A verbatim copy of every record is required, and no pictures should be included.

Start of RECORDED DATA

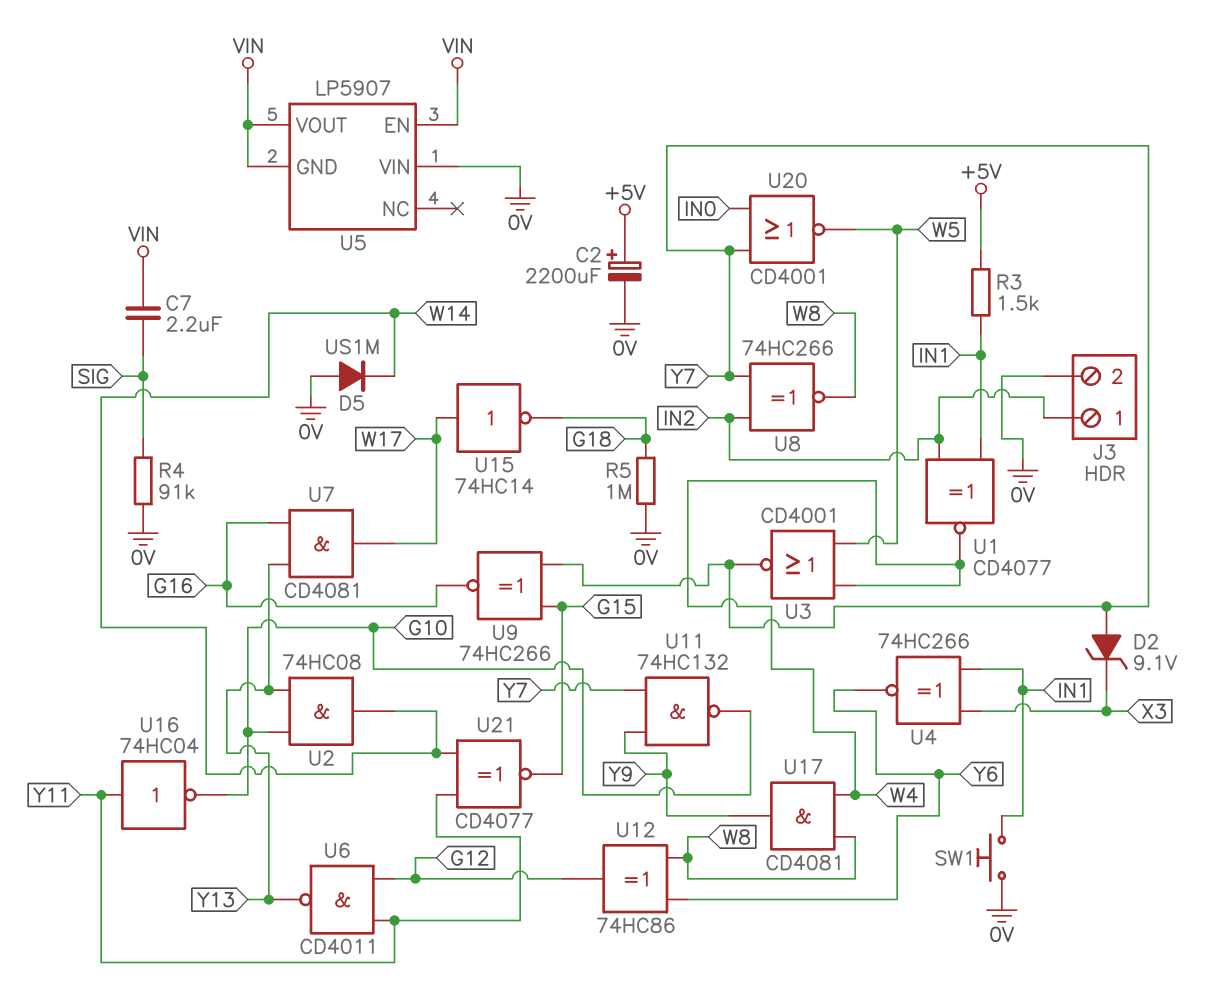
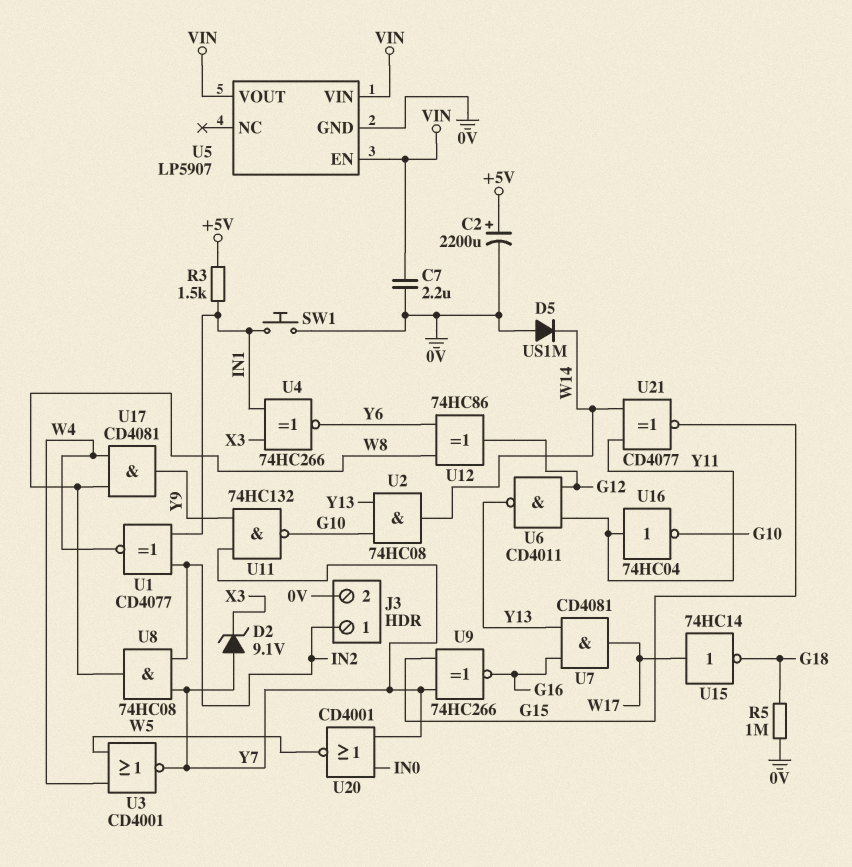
C7: 2.2uF (SIG, VIN) -> 2.2uF (0V, VIN)
R4: 91k (0V, SIG) -> none
U5 pin GND: VIN -> 0V
U5 pin VIN: 0V -> VIN
U8: XNOR 74HC266 (in IN2, in Y7, out W8) -> AND 74HC08 (in IN2, in Y7, out W8)

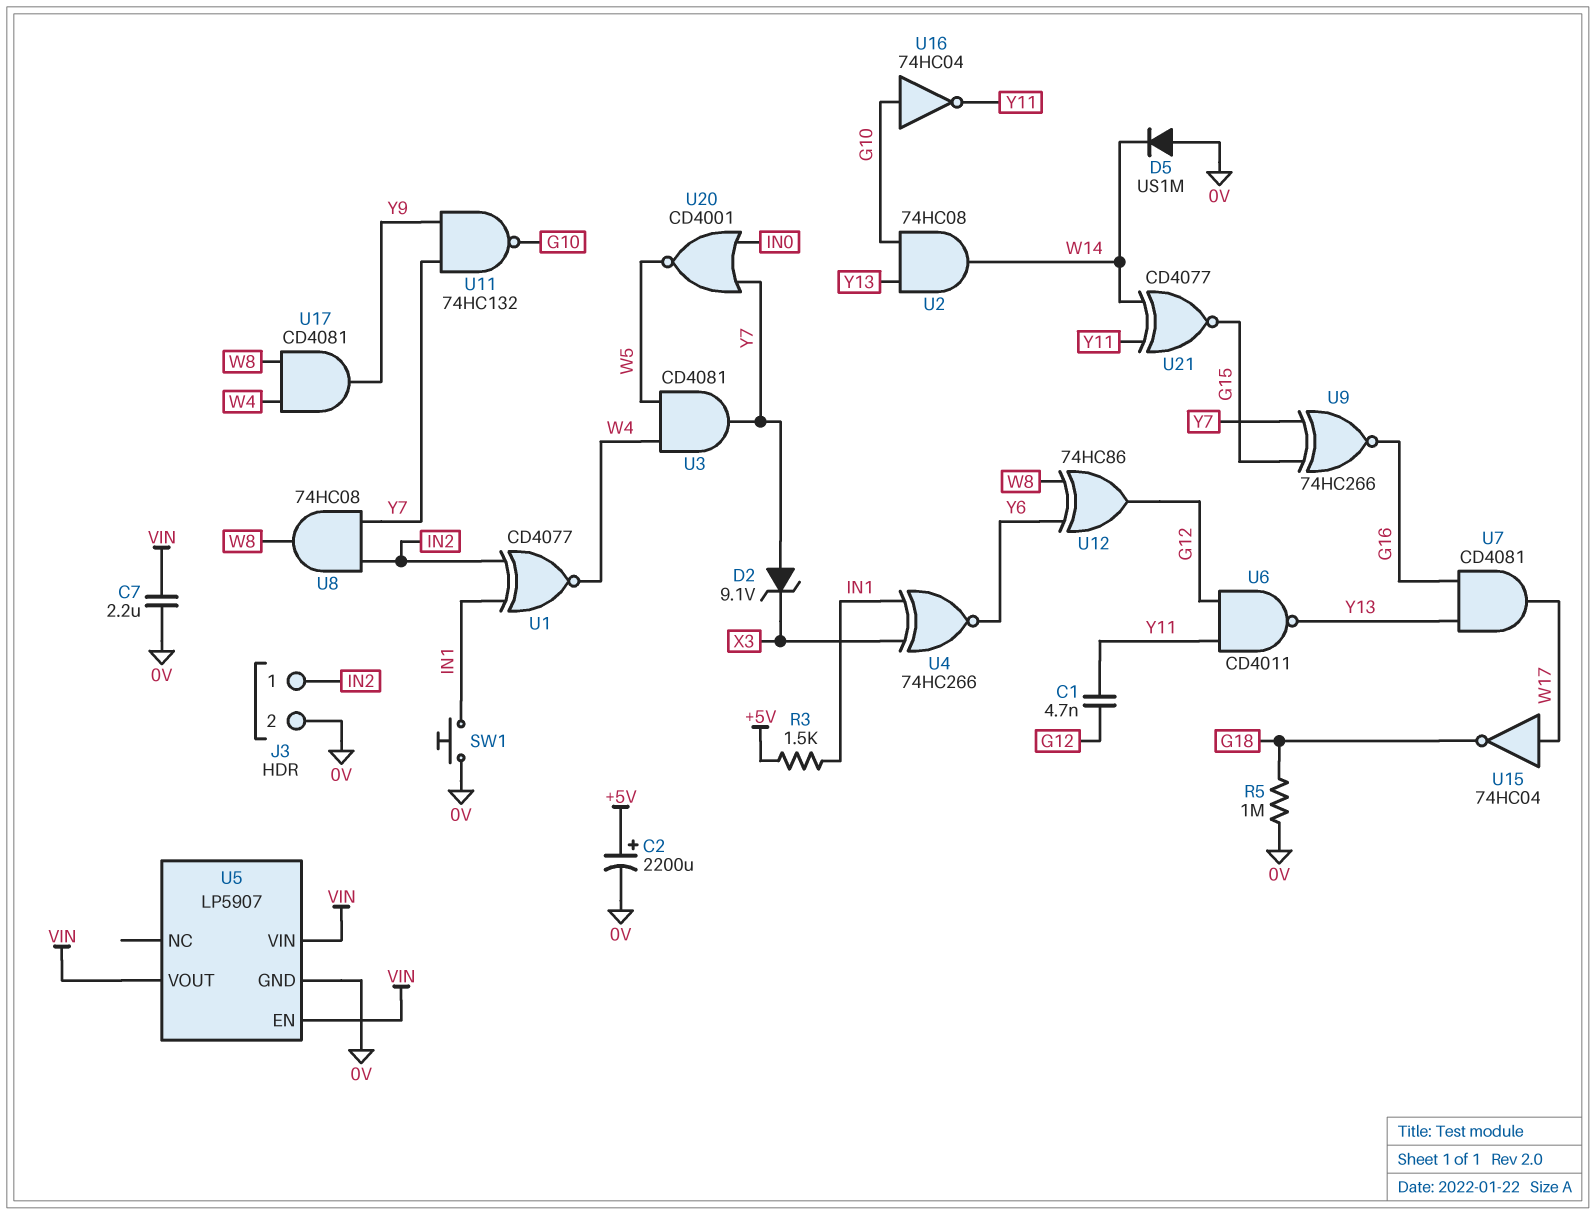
C1: none -> 4.7nF (G12, Y11)
U3: NOR CD4001 (in W4, in W5, out Y7) -> AND CD4081 (in W4, in W5, out Y7)
U15: NOT 74HC14 (in W17, out G18) -> NOT 74HC04 (in W17, out G18)
U16: NOT 74HC04 (in Y11, out G10) -> NOT 74HC04 (in G10, out Y11)

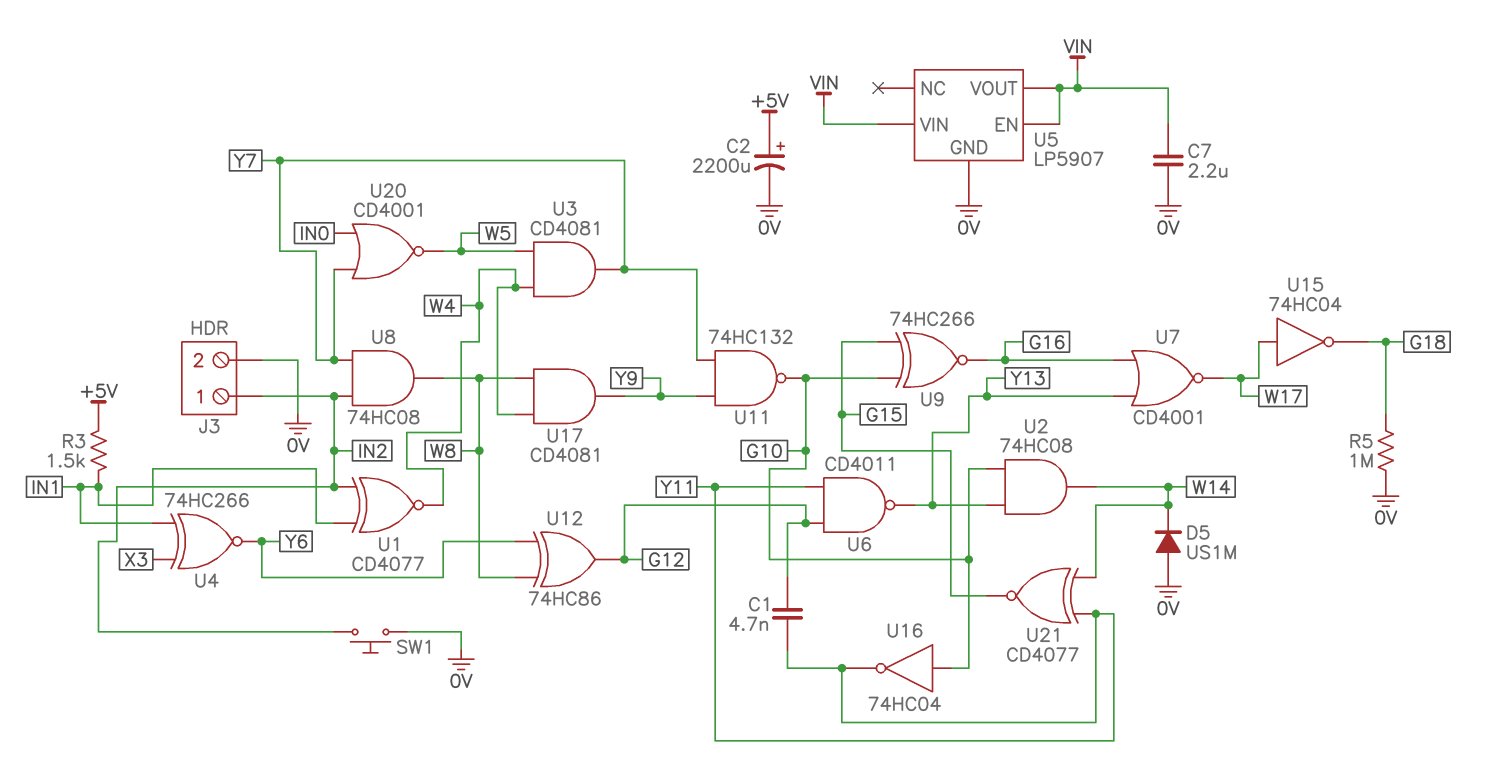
D2: zener 9.1V (A Y7, K X3) -> none
SW1: button (0V, IN1) -> button (0V, IN2)
U7: AND CD4081 (in G16, in Y13, out W17) -> NOR CD4001 (in G16, in Y13, out W17)
U9: XNOR 74HC266 (in G15, in Y7, out G16) -> XNOR 74HC266 (in G10, in G15, out G16)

End of RECORDED DATA

## WRITTEN ANSWER
C7: 2.2uF (SIG, VIN) -> 2.2uF (0V, VIN)
R4: 91k (0V, SIG) -> none
U5 pin GND: VIN -> 0V
U5 pin VIN: 0V -> VIN
U8: XNOR 74HC266 (in IN2, in Y7, out W8) -> AND 74HC08 (in IN2, in Y7, out W8)

C1: none -> 4.7nF (G12, Y11)
U3: NOR CD4001 (in W4, in W5, out Y7) -> AND CD4081 (in W4, in W5, out Y7)
U15: NOT 74HC14 (in W17, out G18) -> NOT 74HC04 (in W17, out G18)
U16: NOT 74HC04 (in Y11, out G10) -> NOT 74HC04 (in G10, out Y11)

D2: zener 9.1V (A Y7, K X3) -> none
SW1: button (0V, IN1) -> button (0V, IN2)
U7: AND CD4081 (in G16, in Y13, out W17) -> NOR CD4001 (in G16, in Y13, out W17)
U9: XNOR 74HC266 (in G15, in Y7, out G16) -> XNOR 74HC266 (in G10, in G15, out G16)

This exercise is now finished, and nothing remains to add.